→ **Exercise objective**:
Lift out, unaltered, the lines of the material below between the line holding "camera: 15 degrees right, 10 degrees up" and the line holding "(708, 376) = (837, 295): white", counting both.

→ **Data for analysis**:
'''

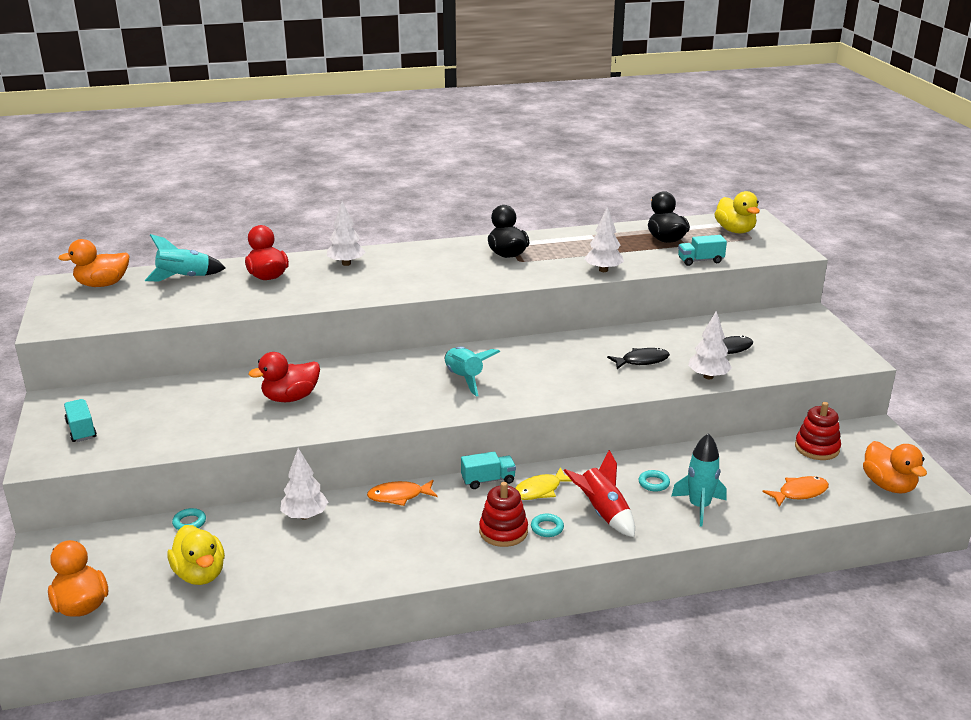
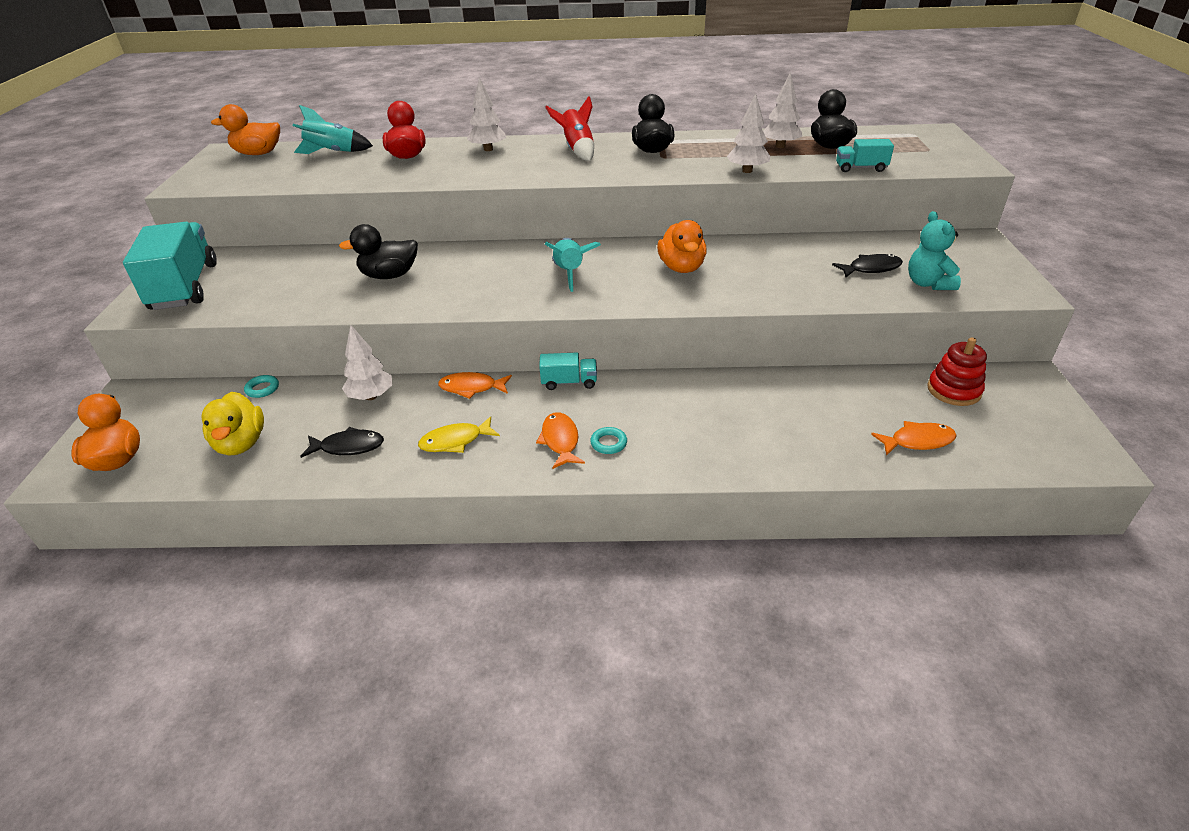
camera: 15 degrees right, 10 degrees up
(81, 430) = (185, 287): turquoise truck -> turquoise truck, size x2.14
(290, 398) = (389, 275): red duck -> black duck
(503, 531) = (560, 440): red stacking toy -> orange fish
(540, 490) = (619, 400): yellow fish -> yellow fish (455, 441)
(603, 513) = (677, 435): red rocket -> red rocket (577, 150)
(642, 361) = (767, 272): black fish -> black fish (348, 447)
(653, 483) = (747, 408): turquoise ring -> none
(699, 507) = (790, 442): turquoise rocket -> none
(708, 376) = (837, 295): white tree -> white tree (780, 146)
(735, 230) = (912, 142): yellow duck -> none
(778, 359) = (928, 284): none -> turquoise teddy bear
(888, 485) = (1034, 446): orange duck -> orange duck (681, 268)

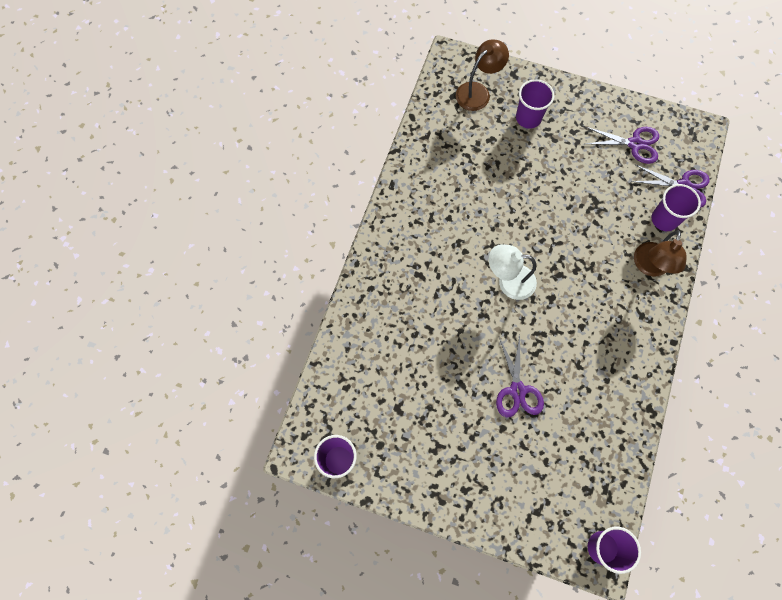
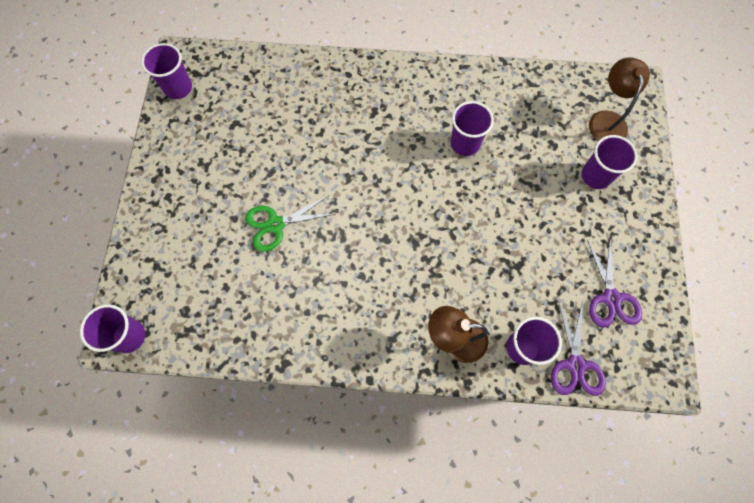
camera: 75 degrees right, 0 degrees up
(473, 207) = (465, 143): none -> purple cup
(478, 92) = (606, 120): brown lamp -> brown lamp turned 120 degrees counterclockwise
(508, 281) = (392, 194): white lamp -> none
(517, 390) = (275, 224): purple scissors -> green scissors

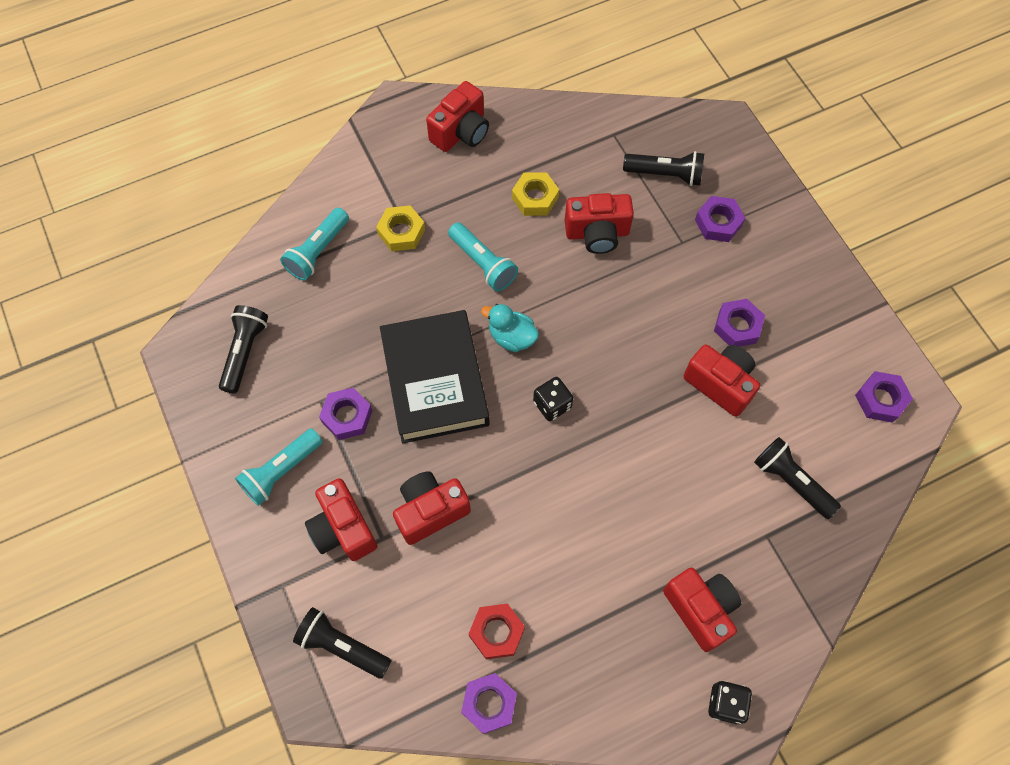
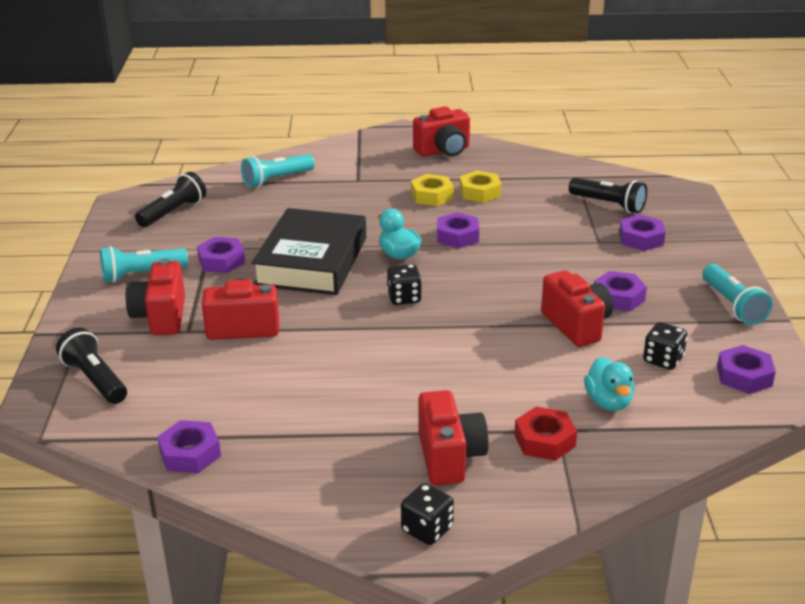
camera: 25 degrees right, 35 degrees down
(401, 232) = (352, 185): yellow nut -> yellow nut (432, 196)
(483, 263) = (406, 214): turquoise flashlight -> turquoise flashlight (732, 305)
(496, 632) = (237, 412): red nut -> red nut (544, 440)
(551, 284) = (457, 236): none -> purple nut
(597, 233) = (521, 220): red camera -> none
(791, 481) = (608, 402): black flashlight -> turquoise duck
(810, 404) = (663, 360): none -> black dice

'''
'''

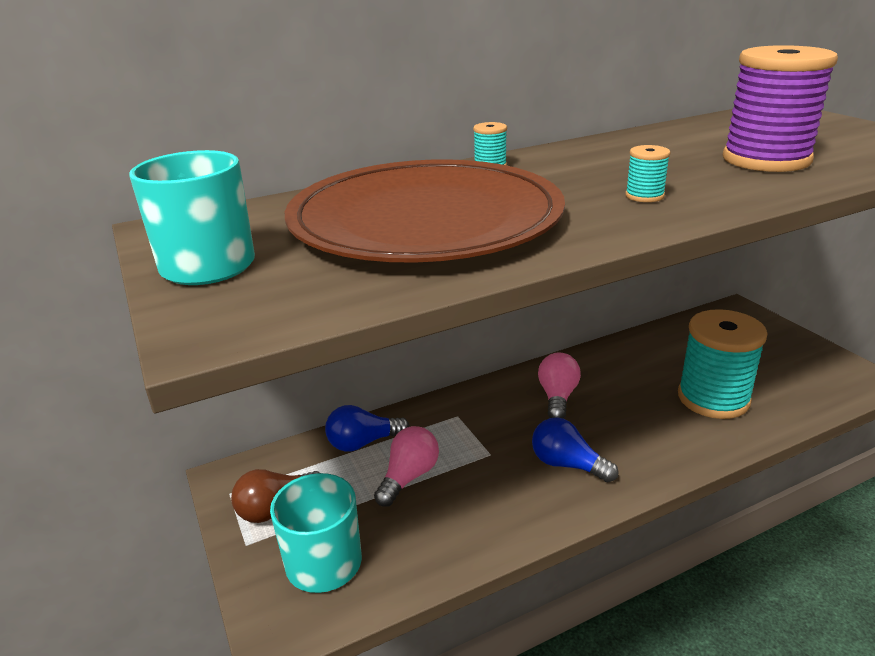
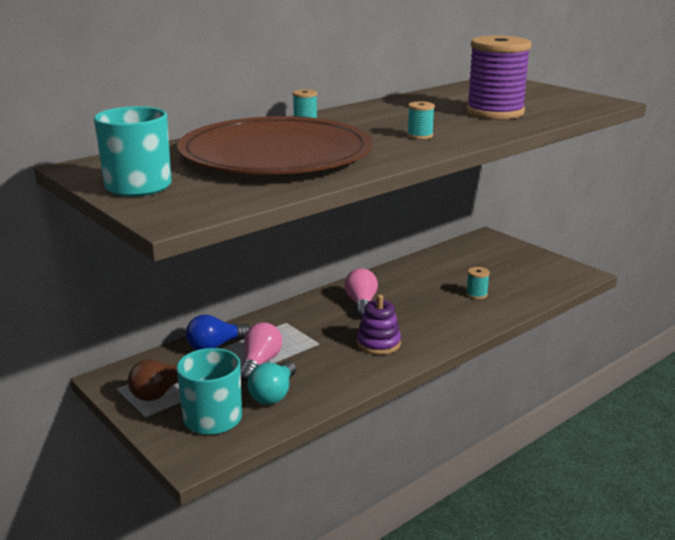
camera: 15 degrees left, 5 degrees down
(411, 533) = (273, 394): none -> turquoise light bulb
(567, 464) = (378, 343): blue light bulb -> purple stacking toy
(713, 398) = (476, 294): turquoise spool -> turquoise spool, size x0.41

'''

→ **Problem solution**:
camera: 15 degrees right, 10 degrees up
(81, 430) = (185, 287): turquoise truck -> turquoise truck, size x2.14
(290, 398) = (389, 275): red duck -> black duck
(503, 531) = (560, 440): red stacking toy -> orange fish
(540, 490) = (619, 400): yellow fish -> yellow fish (455, 441)
(603, 513) = (677, 435): red rocket -> red rocket (577, 150)
(642, 361) = (767, 272): black fish -> black fish (348, 447)
(653, 483) = (747, 408): turquoise ring -> none
(699, 507) = (790, 442): turquoise rocket -> none
(708, 376) = (837, 295): white tree -> white tree (780, 146)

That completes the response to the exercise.